**PROBLEM**.
For the string "turquoise", search the entries below and copy every line where it appears.

**EXERCISE MATERIALS**.
============================================================

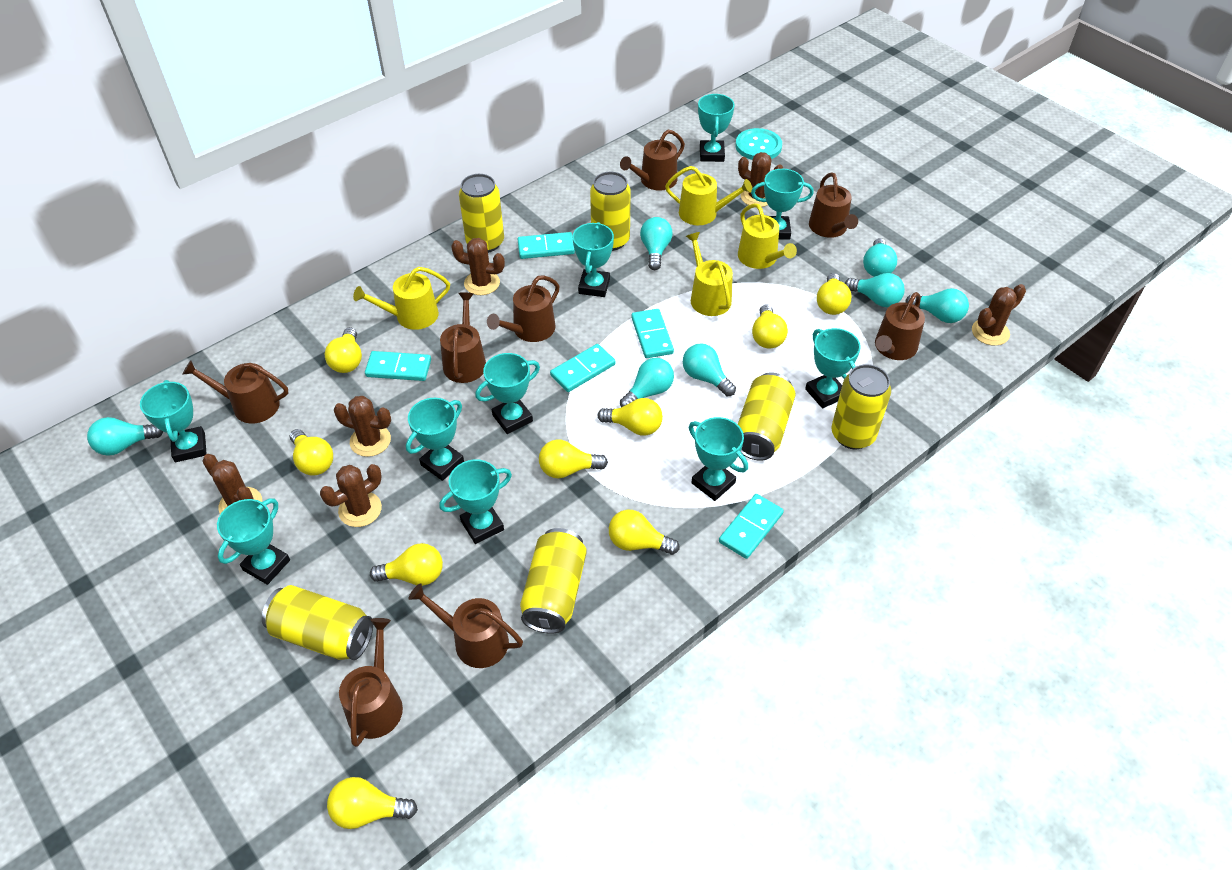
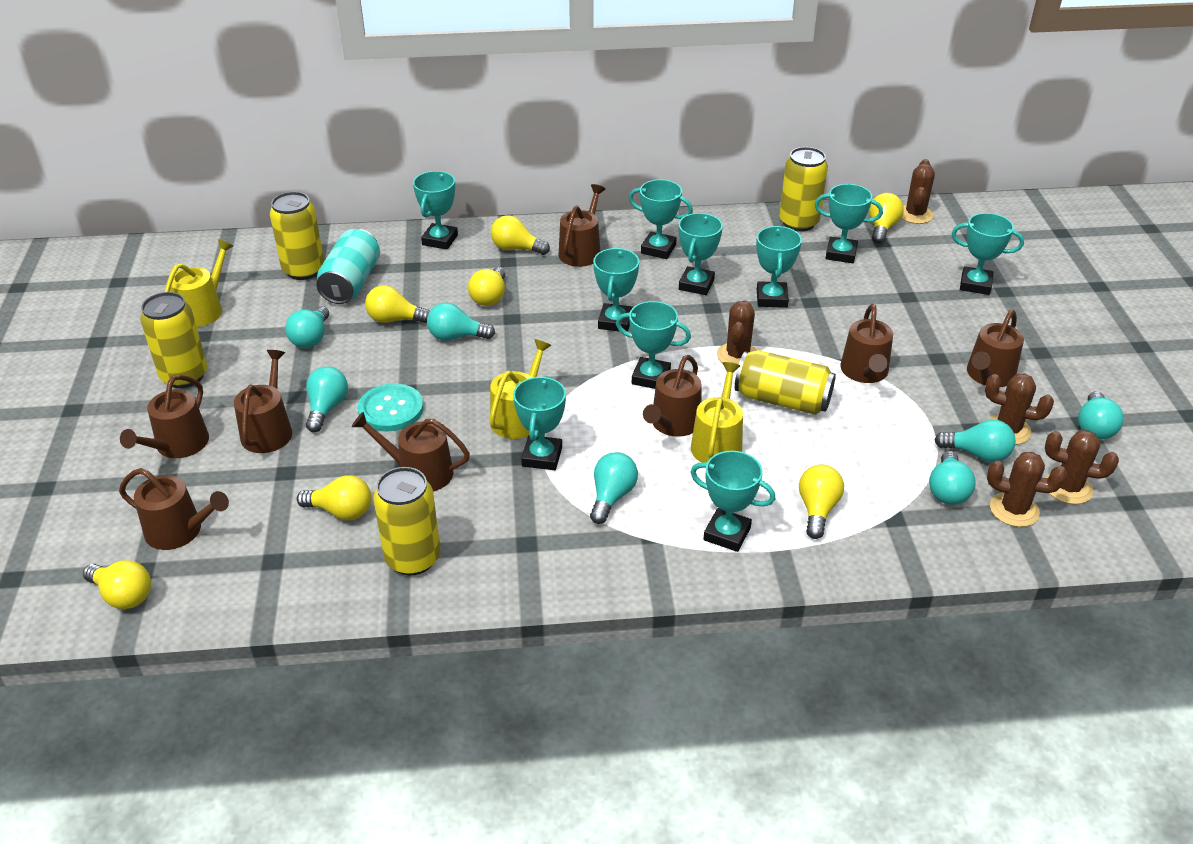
brown cactus: 6 -> 5
turquoise can: 0 -> 1
turquoise domino: 5 -> 0
yellow can: 6 -> 5
yellow light bulb: 9 -> 7
yellow watering can: 4 -> 3

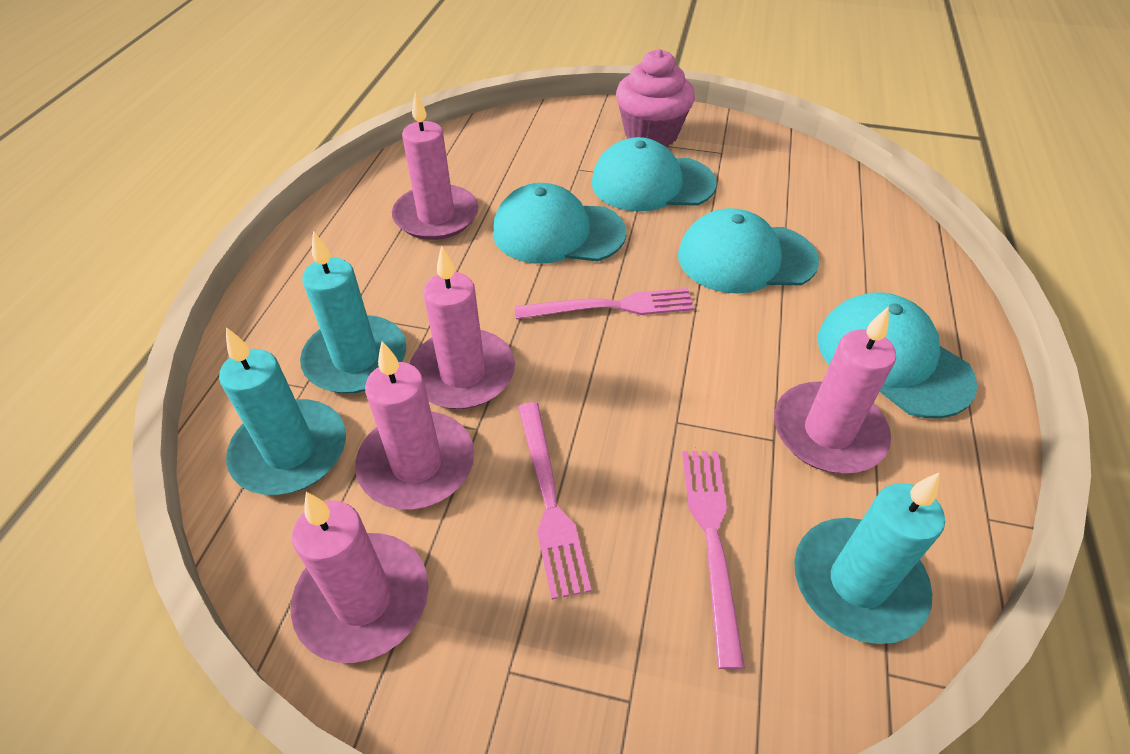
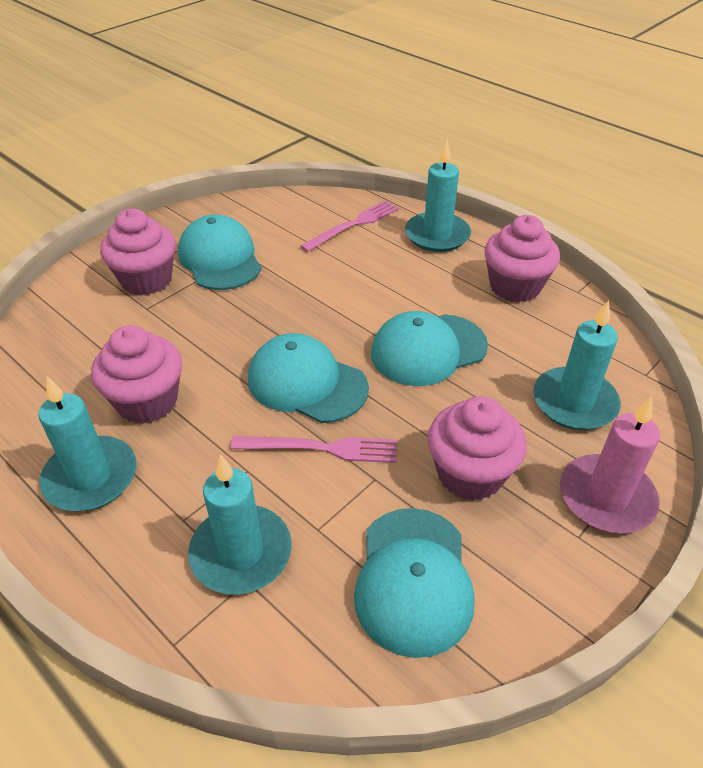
pink candle: 5 -> 1
pink cupcake: 1 -> 4
pink fork: 3 -> 2
turquoise candle: 3 -> 4

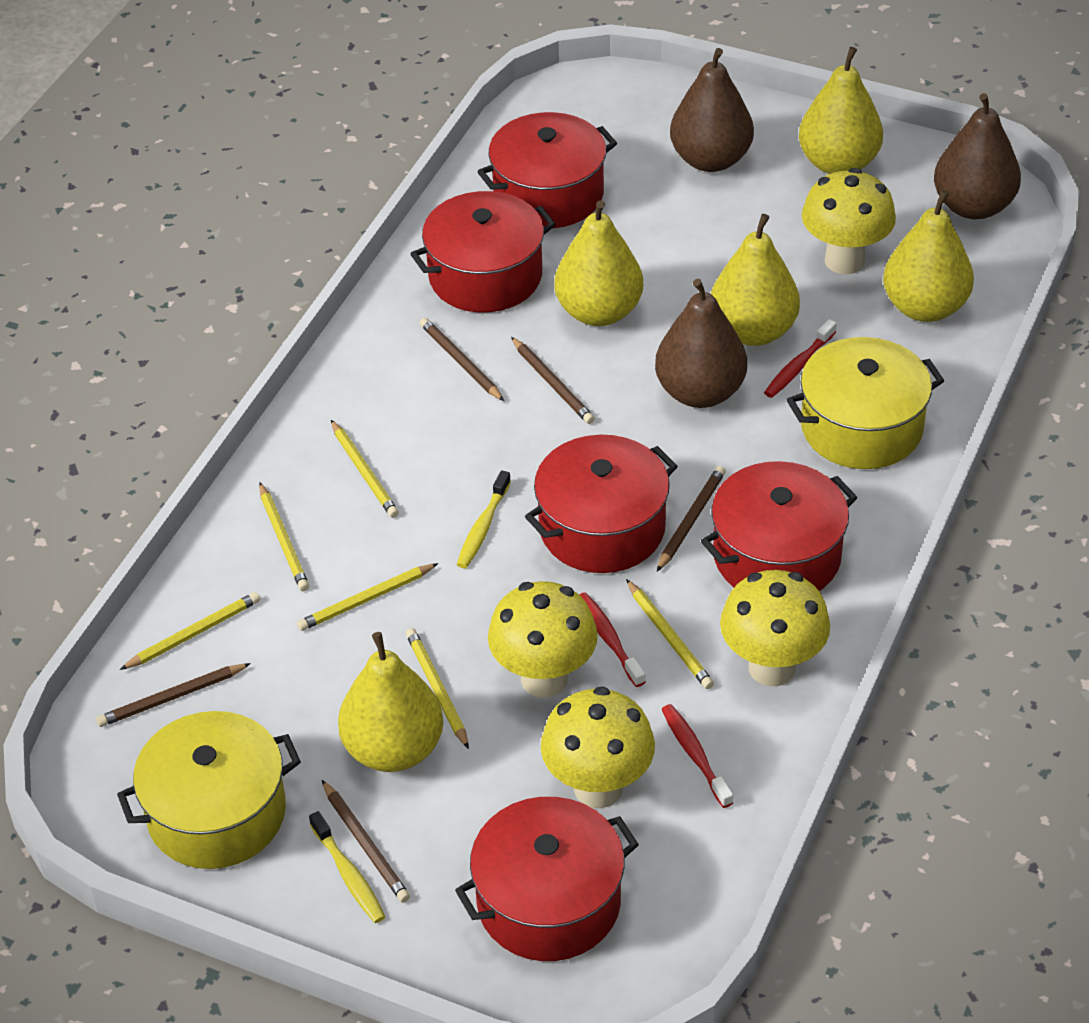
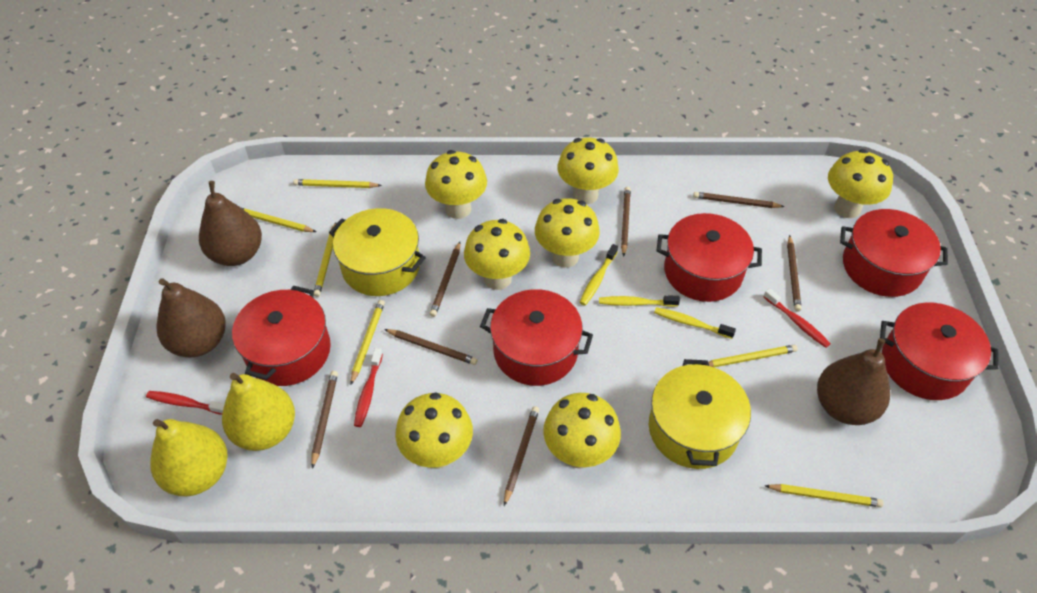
brown pencil: 5 -> 7
yellow mushroom: 4 -> 7
yellow pear: 5 -> 2
yellow toothbrush: 2 -> 3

============================================================

**FINISHED EXERCISE**.
turquoise can: 0 -> 1
turquoise domino: 5 -> 0
turquoise candle: 3 -> 4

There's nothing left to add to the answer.